§ Requirement
Each entry is to be restated word for word, with nothing omitted.

[[ Data in this exercise, beginning ]]

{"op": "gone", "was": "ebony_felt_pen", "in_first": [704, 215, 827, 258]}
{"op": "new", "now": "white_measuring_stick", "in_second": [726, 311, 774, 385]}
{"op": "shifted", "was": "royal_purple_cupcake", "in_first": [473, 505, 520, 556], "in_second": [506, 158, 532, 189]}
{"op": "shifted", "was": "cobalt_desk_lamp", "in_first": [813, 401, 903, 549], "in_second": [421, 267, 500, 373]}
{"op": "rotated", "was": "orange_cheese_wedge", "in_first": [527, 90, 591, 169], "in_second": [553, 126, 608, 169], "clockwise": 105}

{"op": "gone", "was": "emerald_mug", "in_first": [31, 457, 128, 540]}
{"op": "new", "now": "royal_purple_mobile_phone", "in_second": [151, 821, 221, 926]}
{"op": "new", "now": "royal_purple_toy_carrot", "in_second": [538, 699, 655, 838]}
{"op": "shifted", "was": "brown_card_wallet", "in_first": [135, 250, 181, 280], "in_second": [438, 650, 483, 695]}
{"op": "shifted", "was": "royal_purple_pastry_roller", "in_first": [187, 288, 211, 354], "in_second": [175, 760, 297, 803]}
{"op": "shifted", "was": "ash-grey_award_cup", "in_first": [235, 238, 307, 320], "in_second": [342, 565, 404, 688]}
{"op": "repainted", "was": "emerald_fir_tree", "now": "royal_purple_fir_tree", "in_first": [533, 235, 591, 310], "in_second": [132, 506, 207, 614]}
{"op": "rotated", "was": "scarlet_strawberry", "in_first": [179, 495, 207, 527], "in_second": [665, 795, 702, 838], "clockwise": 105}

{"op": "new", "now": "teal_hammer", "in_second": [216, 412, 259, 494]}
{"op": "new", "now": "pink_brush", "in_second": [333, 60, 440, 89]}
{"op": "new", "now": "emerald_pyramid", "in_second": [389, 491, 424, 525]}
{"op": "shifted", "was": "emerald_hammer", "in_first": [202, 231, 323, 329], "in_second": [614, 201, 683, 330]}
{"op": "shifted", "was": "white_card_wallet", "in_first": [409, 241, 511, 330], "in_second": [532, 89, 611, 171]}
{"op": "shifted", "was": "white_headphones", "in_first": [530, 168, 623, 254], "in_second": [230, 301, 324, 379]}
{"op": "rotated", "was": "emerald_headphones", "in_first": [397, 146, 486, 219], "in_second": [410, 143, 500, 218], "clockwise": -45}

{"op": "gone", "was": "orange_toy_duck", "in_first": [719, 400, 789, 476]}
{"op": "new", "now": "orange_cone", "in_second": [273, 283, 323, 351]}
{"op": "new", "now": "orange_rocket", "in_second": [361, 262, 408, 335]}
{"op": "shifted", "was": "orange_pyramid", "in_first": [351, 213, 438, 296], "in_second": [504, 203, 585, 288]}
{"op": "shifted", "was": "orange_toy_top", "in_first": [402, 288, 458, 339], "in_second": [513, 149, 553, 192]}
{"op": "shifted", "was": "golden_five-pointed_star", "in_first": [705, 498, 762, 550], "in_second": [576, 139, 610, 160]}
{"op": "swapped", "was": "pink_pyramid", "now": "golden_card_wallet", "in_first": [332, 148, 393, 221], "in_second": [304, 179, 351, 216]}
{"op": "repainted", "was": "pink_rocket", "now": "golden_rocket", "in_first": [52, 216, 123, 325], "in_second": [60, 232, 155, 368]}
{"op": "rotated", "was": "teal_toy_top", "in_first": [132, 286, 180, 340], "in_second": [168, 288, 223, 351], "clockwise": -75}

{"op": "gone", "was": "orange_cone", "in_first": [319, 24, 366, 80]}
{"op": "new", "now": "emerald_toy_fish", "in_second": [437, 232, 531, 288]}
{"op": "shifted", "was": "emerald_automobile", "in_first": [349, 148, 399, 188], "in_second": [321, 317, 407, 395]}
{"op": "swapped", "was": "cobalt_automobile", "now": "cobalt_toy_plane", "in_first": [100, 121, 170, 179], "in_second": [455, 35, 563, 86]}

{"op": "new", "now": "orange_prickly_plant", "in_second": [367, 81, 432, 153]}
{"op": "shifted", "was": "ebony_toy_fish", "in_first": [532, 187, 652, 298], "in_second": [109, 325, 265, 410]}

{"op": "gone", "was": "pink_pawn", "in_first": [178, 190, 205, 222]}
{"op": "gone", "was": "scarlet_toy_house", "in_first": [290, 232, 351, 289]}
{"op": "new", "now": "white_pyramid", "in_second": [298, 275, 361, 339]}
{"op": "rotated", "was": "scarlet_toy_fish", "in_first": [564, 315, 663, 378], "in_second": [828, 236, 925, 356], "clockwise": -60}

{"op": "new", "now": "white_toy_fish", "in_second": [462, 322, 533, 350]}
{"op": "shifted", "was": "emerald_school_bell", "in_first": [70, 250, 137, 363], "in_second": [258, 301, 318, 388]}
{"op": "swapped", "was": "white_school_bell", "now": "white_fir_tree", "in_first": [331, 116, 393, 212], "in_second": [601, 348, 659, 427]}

[[ Data in this exercise, end ]]

§ Response to the task
{"op": "gone", "was": "ebony_felt_pen", "in_first": [704, 215, 827, 258]}
{"op": "new", "now": "white_measuring_stick", "in_second": [726, 311, 774, 385]}
{"op": "shifted", "was": "royal_purple_cupcake", "in_first": [473, 505, 520, 556], "in_second": [506, 158, 532, 189]}
{"op": "shifted", "was": "cobalt_desk_lamp", "in_first": [813, 401, 903, 549], "in_second": [421, 267, 500, 373]}
{"op": "rotated", "was": "orange_cheese_wedge", "in_first": [527, 90, 591, 169], "in_second": [553, 126, 608, 169], "clockwise": 105}

{"op": "gone", "was": "emerald_mug", "in_first": [31, 457, 128, 540]}
{"op": "new", "now": "royal_purple_mobile_phone", "in_second": [151, 821, 221, 926]}
{"op": "new", "now": "royal_purple_toy_carrot", "in_second": [538, 699, 655, 838]}
{"op": "shifted", "was": "brown_card_wallet", "in_first": [135, 250, 181, 280], "in_second": [438, 650, 483, 695]}
{"op": "shifted", "was": "royal_purple_pastry_roller", "in_first": [187, 288, 211, 354], "in_second": [175, 760, 297, 803]}
{"op": "shifted", "was": "ash-grey_award_cup", "in_first": [235, 238, 307, 320], "in_second": [342, 565, 404, 688]}
{"op": "repainted", "was": "emerald_fir_tree", "now": "royal_purple_fir_tree", "in_first": [533, 235, 591, 310], "in_second": [132, 506, 207, 614]}
{"op": "rotated", "was": "scarlet_strawberry", "in_first": [179, 495, 207, 527], "in_second": [665, 795, 702, 838], "clockwise": 105}

{"op": "new", "now": "teal_hammer", "in_second": [216, 412, 259, 494]}
{"op": "new", "now": "pink_brush", "in_second": [333, 60, 440, 89]}
{"op": "new", "now": "emerald_pyramid", "in_second": [389, 491, 424, 525]}
{"op": "shifted", "was": "emerald_hammer", "in_first": [202, 231, 323, 329], "in_second": [614, 201, 683, 330]}
{"op": "shifted", "was": "white_card_wallet", "in_first": [409, 241, 511, 330], "in_second": [532, 89, 611, 171]}
{"op": "shifted", "was": "white_headphones", "in_first": [530, 168, 623, 254], "in_second": [230, 301, 324, 379]}
{"op": "rotated", "was": "emerald_headphones", "in_first": [397, 146, 486, 219], "in_second": [410, 143, 500, 218], "clockwise": -45}

{"op": "gone", "was": "orange_toy_duck", "in_first": [719, 400, 789, 476]}
{"op": "new", "now": "orange_cone", "in_second": [273, 283, 323, 351]}
{"op": "new", "now": "orange_rocket", "in_second": [361, 262, 408, 335]}
{"op": "shifted", "was": "orange_pyramid", "in_first": [351, 213, 438, 296], "in_second": [504, 203, 585, 288]}
{"op": "shifted", "was": "orange_toy_top", "in_first": [402, 288, 458, 339], "in_second": [513, 149, 553, 192]}
{"op": "shifted", "was": "golden_five-pointed_star", "in_first": [705, 498, 762, 550], "in_second": [576, 139, 610, 160]}
{"op": "swapped", "was": "pink_pyramid", "now": "golden_card_wallet", "in_first": [332, 148, 393, 221], "in_second": [304, 179, 351, 216]}
{"op": "repainted", "was": "pink_rocket", "now": "golden_rocket", "in_first": [52, 216, 123, 325], "in_second": [60, 232, 155, 368]}
{"op": "rotated", "was": "teal_toy_top", "in_first": [132, 286, 180, 340], "in_second": [168, 288, 223, 351], "clockwise": -75}

{"op": "gone", "was": "orange_cone", "in_first": [319, 24, 366, 80]}
{"op": "new", "now": "emerald_toy_fish", "in_second": [437, 232, 531, 288]}
{"op": "shifted", "was": "emerald_automobile", "in_first": [349, 148, 399, 188], "in_second": [321, 317, 407, 395]}
{"op": "swapped", "was": "cobalt_automobile", "now": "cobalt_toy_plane", "in_first": [100, 121, 170, 179], "in_second": [455, 35, 563, 86]}

{"op": "new", "now": "orange_prickly_plant", "in_second": [367, 81, 432, 153]}
{"op": "shifted", "was": "ebony_toy_fish", "in_first": [532, 187, 652, 298], "in_second": [109, 325, 265, 410]}

{"op": "gone", "was": "pink_pawn", "in_first": [178, 190, 205, 222]}
{"op": "gone", "was": "scarlet_toy_house", "in_first": [290, 232, 351, 289]}
{"op": "new", "now": "white_pyramid", "in_second": [298, 275, 361, 339]}
{"op": "rotated", "was": "scarlet_toy_fish", "in_first": [564, 315, 663, 378], "in_second": [828, 236, 925, 356], "clockwise": -60}

{"op": "new", "now": "white_toy_fish", "in_second": [462, 322, 533, 350]}
{"op": "shifted", "was": "emerald_school_bell", "in_first": [70, 250, 137, 363], "in_second": [258, 301, 318, 388]}
{"op": "swapped", "was": "white_school_bell", "now": "white_fir_tree", "in_first": [331, 116, 393, 212], "in_second": [601, 348, 659, 427]}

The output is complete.